■ Material to process
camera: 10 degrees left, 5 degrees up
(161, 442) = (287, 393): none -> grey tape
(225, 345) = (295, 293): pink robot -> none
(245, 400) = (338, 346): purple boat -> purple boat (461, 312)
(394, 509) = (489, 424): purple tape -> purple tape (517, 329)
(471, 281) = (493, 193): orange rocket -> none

--

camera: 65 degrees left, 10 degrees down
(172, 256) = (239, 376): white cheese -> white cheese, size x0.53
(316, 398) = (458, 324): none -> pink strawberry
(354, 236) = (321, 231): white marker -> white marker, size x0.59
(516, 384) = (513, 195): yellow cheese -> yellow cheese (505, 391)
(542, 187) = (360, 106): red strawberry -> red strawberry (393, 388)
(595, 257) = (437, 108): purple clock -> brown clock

■ Required action
Each line that includes the word "size" counts once; report how many such lines the entries have, and nothing else.

■ Solution
2